• TASK TO COMPLETE
Where a line of the material includes the string "none", copy that line.

(GIVEN RECORDS)

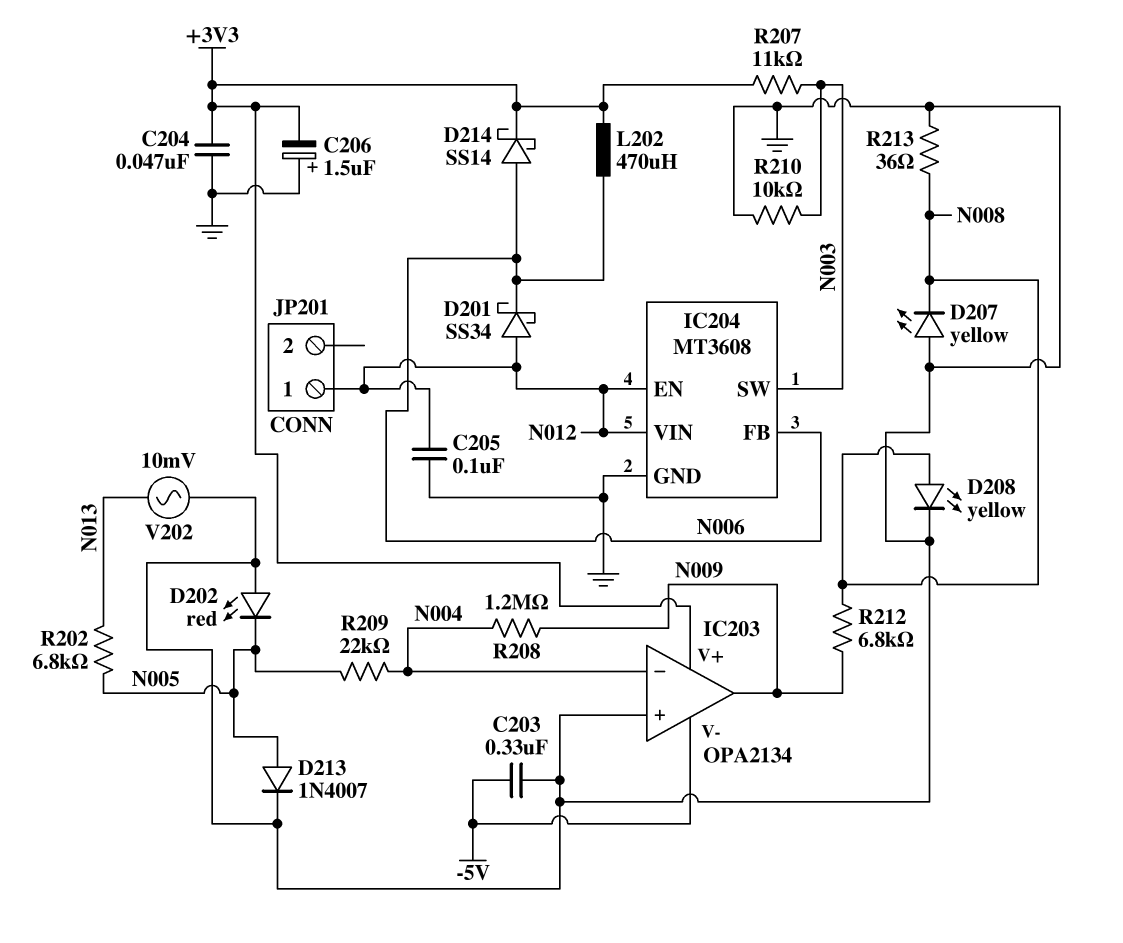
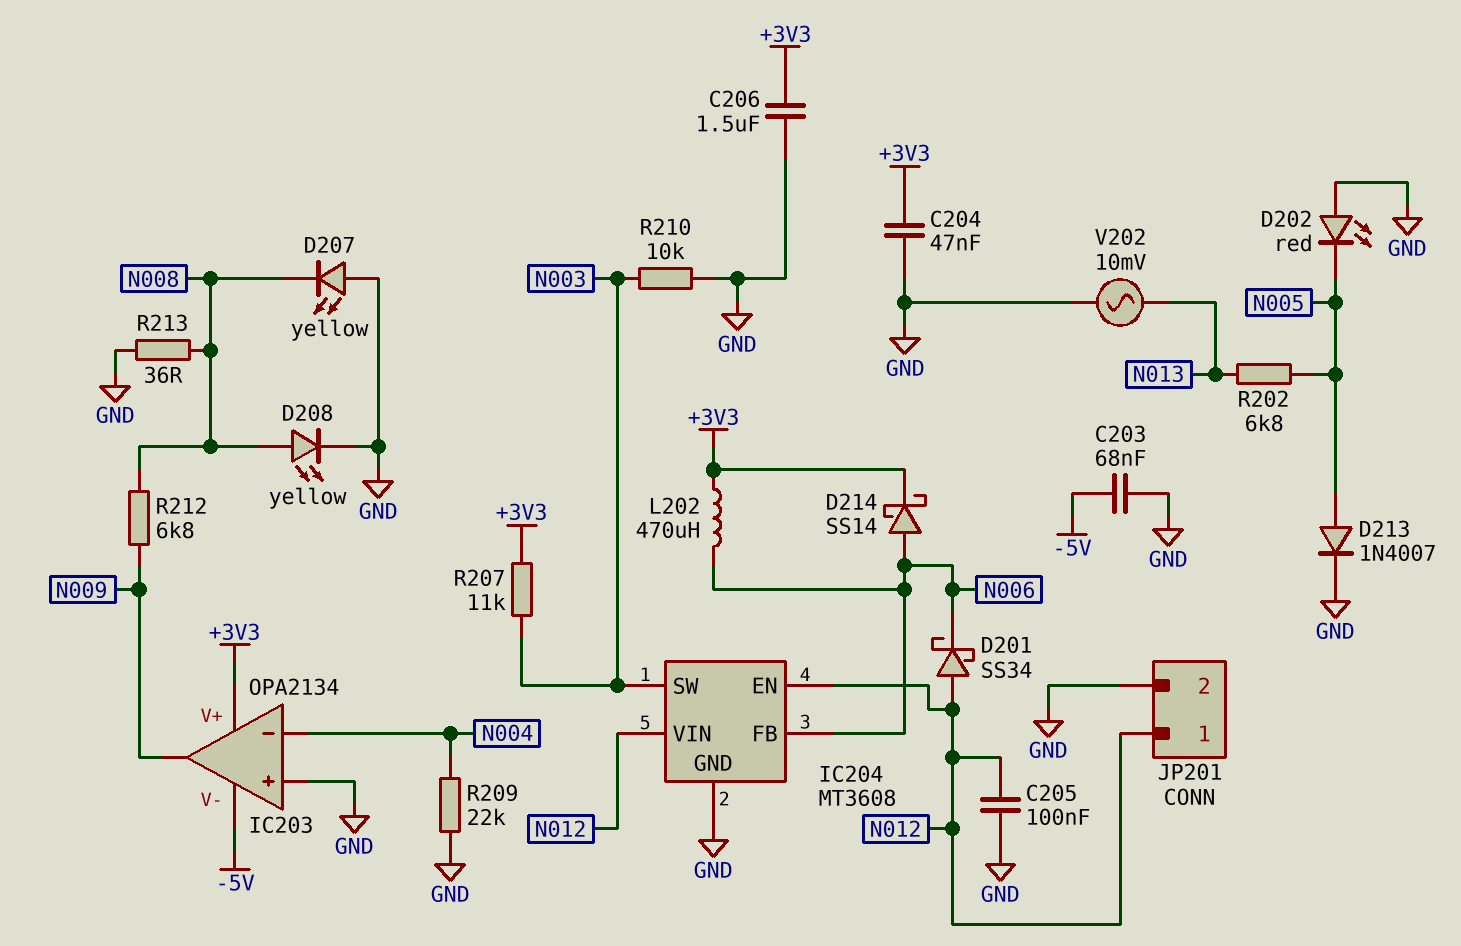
C203: 330nF (-5V, GND) -> 68nF (-5V, GND)
C206: 1.5uF (plus GND, minus +3V3) -> 1.5uF (+3V3, GND)
JP201 pin 2: none -> GND
R208: 1.2M (N004, N009) -> none
R209: 22k (N004, N005) -> 22k (GND, N004)

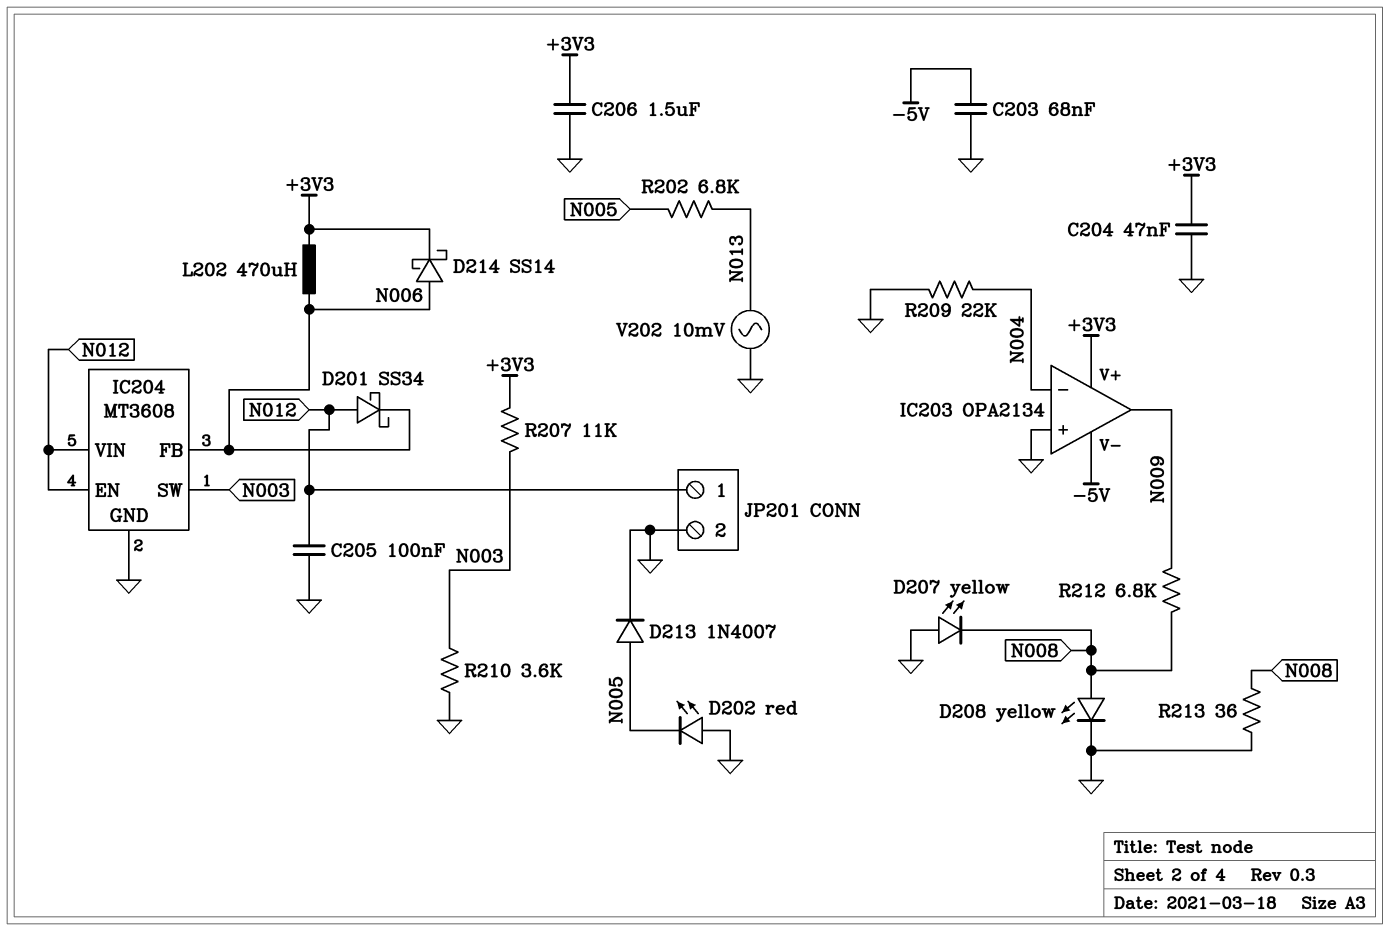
R210: 10k (GND, N003) -> 3.6k (GND, N003)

(End GIVEN RECORDS)

• SOLVED PROBLEM
JP201 pin 2: none -> GND
R208: 1.2M (N004, N009) -> none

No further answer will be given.